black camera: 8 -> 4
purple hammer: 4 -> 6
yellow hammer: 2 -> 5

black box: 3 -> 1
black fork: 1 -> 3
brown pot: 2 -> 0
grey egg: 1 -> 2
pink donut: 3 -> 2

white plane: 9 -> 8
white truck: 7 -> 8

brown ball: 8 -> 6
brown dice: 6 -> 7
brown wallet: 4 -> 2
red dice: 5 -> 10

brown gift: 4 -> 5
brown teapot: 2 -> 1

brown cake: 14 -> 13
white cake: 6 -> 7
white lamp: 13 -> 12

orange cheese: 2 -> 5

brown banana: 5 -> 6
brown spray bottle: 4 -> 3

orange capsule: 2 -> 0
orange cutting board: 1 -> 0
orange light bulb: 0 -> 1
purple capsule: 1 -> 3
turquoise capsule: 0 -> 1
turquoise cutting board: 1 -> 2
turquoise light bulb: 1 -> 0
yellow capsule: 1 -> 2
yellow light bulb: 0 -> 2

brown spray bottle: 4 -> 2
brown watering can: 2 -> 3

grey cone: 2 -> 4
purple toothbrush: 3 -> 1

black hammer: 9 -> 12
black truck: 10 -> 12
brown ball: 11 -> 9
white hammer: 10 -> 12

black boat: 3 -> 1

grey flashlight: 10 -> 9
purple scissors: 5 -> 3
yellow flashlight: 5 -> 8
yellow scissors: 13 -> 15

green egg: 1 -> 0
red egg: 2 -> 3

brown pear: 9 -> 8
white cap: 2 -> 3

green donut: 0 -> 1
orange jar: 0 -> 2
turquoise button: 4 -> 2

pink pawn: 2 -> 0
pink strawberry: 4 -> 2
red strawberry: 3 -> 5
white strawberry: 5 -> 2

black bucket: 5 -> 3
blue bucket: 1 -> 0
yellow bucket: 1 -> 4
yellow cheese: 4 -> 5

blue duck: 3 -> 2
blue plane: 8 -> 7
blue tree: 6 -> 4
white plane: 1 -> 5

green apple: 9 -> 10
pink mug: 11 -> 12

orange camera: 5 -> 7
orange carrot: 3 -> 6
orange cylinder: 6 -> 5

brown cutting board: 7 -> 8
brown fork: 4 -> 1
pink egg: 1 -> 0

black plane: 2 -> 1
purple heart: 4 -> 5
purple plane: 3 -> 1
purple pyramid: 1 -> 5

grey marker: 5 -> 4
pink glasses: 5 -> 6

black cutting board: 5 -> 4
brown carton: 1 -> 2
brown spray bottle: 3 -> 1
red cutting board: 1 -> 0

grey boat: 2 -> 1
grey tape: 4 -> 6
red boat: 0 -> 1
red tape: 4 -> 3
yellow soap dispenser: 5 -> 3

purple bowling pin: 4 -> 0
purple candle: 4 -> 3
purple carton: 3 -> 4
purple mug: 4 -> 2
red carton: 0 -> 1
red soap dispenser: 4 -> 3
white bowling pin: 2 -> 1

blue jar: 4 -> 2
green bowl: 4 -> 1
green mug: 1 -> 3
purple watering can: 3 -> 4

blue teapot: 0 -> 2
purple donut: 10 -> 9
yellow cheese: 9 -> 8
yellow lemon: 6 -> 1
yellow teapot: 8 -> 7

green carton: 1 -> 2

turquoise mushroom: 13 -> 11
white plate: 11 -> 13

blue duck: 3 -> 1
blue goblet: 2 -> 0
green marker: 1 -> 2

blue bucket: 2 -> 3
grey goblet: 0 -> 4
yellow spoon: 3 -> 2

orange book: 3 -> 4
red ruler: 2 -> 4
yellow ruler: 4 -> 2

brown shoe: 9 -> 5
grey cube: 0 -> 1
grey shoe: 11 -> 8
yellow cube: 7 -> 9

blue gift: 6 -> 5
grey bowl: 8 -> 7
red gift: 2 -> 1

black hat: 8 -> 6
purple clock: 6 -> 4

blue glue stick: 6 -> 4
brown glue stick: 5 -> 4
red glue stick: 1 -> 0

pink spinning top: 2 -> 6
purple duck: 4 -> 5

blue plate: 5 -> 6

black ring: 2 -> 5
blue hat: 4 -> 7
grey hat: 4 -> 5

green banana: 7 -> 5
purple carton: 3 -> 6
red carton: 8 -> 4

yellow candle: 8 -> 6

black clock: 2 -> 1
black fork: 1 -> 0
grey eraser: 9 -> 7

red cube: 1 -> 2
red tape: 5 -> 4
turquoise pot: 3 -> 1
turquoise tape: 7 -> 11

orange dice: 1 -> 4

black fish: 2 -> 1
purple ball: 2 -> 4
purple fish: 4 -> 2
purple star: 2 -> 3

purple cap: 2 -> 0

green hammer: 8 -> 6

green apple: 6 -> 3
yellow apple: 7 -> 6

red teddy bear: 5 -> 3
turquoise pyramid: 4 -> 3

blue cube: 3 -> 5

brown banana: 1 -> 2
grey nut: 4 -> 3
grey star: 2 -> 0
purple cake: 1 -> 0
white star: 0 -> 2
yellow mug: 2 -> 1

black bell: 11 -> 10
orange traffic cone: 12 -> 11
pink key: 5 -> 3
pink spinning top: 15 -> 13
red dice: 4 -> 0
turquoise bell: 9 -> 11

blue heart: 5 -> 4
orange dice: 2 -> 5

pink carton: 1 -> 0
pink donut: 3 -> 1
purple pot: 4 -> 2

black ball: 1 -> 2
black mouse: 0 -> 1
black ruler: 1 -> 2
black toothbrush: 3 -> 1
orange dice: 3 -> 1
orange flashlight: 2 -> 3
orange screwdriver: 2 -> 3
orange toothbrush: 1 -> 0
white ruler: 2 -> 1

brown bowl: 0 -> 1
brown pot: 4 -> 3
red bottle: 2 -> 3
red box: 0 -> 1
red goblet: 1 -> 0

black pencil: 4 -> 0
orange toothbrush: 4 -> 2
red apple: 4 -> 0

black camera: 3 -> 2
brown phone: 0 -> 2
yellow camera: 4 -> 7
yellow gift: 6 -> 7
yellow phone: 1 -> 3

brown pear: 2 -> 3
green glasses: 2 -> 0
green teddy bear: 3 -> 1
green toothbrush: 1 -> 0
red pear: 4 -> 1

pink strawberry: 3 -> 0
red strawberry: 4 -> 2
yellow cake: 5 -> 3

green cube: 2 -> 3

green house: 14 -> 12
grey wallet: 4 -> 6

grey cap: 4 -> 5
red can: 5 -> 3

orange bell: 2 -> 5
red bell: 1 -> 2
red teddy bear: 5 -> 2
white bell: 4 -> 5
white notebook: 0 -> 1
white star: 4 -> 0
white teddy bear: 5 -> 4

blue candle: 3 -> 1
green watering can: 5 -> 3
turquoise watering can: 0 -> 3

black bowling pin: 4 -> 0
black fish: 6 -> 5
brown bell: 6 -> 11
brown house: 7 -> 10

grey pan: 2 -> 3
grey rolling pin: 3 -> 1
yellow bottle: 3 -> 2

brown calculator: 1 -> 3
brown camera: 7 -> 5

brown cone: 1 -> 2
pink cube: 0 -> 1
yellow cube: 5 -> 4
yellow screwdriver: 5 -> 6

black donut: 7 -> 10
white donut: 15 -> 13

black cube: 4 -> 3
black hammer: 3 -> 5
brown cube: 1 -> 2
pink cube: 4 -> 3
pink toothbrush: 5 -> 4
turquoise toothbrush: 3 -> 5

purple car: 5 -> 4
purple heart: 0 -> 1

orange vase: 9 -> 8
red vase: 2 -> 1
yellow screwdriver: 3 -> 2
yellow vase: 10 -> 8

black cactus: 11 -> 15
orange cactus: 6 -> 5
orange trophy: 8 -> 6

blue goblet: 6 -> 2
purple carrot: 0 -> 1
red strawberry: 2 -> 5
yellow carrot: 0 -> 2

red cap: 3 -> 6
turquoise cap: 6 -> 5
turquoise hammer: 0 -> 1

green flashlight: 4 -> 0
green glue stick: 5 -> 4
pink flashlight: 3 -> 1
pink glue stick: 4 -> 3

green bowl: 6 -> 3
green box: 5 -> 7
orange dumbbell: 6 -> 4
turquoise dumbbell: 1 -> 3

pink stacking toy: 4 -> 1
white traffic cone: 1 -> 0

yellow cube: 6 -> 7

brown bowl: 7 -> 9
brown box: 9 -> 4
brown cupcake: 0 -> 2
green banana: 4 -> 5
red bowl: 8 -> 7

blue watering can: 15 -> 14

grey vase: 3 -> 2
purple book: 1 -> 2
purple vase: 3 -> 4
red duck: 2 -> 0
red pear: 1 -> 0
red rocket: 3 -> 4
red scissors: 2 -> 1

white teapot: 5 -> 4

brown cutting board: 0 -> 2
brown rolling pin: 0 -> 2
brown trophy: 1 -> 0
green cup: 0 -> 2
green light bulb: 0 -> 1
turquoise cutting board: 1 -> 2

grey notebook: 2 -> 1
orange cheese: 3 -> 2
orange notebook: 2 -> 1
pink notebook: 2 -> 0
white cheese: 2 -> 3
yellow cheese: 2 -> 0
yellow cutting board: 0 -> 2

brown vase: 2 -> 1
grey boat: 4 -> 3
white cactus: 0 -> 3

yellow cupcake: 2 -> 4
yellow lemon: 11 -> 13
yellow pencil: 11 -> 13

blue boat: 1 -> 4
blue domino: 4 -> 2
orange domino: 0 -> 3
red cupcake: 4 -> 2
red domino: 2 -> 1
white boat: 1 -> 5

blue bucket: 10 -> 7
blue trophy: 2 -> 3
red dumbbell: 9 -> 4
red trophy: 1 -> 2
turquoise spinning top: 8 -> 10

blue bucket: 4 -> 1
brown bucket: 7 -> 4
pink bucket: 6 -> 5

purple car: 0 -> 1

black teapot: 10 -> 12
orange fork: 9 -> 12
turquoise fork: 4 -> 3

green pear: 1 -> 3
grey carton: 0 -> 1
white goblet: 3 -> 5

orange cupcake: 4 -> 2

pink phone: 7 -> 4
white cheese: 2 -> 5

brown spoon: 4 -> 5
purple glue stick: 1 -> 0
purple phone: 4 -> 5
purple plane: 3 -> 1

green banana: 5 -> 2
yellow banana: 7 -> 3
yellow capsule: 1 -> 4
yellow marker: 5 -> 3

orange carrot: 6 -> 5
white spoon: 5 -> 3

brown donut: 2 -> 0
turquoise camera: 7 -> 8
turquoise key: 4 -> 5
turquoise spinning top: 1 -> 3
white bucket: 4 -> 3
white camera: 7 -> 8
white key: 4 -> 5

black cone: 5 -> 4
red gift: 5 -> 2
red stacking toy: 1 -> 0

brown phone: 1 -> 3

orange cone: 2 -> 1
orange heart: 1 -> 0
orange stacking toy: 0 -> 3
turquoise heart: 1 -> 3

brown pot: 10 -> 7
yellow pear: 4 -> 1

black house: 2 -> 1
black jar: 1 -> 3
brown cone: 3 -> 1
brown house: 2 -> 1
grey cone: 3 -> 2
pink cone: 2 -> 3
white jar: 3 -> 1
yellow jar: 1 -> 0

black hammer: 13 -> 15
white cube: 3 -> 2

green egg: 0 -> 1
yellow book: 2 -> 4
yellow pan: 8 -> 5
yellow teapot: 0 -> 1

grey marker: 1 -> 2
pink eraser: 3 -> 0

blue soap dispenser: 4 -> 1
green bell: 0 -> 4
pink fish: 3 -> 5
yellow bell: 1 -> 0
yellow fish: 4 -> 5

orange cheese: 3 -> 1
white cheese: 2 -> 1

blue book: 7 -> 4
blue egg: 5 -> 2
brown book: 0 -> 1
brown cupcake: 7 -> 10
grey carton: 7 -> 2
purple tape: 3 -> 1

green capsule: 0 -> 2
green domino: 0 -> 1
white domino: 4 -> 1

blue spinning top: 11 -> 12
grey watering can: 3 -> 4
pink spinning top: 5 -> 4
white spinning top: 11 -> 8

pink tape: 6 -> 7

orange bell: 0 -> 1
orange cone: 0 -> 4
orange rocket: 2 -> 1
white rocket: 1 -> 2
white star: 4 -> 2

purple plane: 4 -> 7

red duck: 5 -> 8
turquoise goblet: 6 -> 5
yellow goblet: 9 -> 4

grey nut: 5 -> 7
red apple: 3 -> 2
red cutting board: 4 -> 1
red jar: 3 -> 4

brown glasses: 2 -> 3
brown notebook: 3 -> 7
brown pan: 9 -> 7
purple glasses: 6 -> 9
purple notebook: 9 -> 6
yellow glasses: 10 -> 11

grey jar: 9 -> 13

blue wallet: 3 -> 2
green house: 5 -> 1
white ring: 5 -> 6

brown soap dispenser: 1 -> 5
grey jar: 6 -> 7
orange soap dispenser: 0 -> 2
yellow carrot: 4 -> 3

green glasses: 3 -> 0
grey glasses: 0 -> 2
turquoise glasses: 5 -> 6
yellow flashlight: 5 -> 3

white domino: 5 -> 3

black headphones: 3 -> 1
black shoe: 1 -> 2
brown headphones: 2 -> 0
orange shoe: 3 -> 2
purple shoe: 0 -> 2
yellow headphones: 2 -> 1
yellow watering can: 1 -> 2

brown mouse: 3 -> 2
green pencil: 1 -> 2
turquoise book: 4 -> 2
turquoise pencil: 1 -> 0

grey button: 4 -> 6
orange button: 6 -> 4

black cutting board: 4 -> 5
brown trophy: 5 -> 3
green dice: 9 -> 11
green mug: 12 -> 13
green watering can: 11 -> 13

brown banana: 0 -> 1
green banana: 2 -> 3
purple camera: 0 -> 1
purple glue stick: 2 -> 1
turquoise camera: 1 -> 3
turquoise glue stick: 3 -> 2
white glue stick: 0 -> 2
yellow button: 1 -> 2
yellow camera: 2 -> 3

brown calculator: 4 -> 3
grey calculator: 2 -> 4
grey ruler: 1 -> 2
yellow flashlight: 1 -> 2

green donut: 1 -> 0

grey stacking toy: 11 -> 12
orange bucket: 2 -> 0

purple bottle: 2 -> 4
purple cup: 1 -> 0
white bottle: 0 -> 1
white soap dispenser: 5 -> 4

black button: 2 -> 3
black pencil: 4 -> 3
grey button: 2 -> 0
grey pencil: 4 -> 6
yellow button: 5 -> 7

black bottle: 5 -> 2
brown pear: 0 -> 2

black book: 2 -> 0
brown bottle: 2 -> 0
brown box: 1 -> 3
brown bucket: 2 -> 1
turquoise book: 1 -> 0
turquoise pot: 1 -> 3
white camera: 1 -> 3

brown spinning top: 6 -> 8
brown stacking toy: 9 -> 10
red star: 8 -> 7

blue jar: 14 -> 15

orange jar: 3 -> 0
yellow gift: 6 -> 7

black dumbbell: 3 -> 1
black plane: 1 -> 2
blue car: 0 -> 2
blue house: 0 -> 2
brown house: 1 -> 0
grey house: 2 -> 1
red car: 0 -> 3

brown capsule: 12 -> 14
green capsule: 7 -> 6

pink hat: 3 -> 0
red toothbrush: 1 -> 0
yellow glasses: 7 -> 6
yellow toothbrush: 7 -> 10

------------------------

[WORK INSTRUCTION] Your answer must consist solely of the lines above between the line holding "yellow bell: 1 -> 0" and the line holding "red jar: 3 -> 4", inclusive, copied exactly.

[RESULT BELOW]
yellow bell: 1 -> 0
yellow fish: 4 -> 5

orange cheese: 3 -> 1
white cheese: 2 -> 1

blue book: 7 -> 4
blue egg: 5 -> 2
brown book: 0 -> 1
brown cupcake: 7 -> 10
grey carton: 7 -> 2
purple tape: 3 -> 1

green capsule: 0 -> 2
green domino: 0 -> 1
white domino: 4 -> 1

blue spinning top: 11 -> 12
grey watering can: 3 -> 4
pink spinning top: 5 -> 4
white spinning top: 11 -> 8

pink tape: 6 -> 7

orange bell: 0 -> 1
orange cone: 0 -> 4
orange rocket: 2 -> 1
white rocket: 1 -> 2
white star: 4 -> 2

purple plane: 4 -> 7

red duck: 5 -> 8
turquoise goblet: 6 -> 5
yellow goblet: 9 -> 4

grey nut: 5 -> 7
red apple: 3 -> 2
red cutting board: 4 -> 1
red jar: 3 -> 4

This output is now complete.